## Task prompt:
Scan the entries and tally the lines that include the string "plus". Reply with the figure alone.

Data Block Start

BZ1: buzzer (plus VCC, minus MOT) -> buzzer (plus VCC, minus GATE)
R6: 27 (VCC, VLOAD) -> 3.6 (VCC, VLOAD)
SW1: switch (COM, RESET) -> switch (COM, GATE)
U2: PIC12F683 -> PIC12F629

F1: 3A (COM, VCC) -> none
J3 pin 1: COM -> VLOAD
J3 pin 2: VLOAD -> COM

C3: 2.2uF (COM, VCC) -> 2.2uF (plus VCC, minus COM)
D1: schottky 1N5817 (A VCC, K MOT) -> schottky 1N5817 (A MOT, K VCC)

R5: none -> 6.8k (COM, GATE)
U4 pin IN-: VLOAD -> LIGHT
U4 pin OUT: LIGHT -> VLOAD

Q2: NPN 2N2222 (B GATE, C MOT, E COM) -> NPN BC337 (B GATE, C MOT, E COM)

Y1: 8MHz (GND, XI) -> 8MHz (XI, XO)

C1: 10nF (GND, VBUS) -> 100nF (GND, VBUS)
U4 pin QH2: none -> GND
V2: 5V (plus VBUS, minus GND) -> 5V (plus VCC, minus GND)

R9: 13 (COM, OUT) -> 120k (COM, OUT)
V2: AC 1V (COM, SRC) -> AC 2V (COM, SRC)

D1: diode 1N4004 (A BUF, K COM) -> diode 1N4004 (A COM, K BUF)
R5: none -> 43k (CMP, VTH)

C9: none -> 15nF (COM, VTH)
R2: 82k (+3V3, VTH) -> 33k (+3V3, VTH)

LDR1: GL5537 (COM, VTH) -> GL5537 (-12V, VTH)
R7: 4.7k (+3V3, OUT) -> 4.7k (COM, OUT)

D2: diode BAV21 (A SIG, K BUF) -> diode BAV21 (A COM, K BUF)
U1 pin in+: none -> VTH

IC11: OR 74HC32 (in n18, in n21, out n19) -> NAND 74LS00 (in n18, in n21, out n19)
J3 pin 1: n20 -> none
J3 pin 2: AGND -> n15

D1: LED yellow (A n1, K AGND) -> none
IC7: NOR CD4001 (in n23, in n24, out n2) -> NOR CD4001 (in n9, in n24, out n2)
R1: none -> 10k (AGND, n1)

Data Block End

## Output of the task:
3